What lines below mention the word "truck"? Copy each one.
+++ DATA EXCERPTS +++
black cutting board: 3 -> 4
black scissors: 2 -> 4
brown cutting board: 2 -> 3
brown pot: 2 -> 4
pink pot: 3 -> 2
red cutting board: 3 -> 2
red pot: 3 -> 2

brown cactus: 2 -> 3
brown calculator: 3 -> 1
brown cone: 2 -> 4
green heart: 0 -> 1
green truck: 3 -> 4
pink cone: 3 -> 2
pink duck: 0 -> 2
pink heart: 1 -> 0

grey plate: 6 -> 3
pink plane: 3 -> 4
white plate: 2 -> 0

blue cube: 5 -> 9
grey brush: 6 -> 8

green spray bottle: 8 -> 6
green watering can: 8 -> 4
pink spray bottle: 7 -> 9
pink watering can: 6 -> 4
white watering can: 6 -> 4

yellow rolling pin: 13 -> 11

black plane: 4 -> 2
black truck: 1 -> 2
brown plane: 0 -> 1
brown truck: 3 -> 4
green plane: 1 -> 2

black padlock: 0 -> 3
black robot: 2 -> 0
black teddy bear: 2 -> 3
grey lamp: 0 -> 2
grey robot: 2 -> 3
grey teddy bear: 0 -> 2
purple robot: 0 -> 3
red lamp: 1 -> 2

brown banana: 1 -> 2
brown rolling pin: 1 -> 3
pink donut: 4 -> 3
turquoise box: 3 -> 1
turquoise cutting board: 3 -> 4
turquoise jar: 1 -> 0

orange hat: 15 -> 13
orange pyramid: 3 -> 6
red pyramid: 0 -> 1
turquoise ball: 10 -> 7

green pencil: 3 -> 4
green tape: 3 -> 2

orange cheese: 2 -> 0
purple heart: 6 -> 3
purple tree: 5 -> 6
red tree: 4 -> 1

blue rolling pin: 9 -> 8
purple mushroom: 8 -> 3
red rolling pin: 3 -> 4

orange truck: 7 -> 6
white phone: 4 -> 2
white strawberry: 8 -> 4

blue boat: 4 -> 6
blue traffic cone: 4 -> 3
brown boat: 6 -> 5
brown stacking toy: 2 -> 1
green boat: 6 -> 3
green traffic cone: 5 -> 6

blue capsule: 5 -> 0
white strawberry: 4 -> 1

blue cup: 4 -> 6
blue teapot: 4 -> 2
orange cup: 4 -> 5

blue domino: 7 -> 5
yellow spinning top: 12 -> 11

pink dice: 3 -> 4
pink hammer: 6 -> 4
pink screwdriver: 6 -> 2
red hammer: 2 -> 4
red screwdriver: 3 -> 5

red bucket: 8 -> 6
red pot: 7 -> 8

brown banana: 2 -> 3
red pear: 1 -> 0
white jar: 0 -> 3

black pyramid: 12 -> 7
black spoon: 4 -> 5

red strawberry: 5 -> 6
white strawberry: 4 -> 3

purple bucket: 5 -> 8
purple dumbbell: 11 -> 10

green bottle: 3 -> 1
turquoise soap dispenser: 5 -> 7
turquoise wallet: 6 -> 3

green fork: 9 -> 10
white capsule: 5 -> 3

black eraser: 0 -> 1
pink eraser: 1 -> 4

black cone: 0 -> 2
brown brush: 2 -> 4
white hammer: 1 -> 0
+++
EXPECTED ANSWER -
green truck: 3 -> 4
black truck: 1 -> 2
brown truck: 3 -> 4
orange truck: 7 -> 6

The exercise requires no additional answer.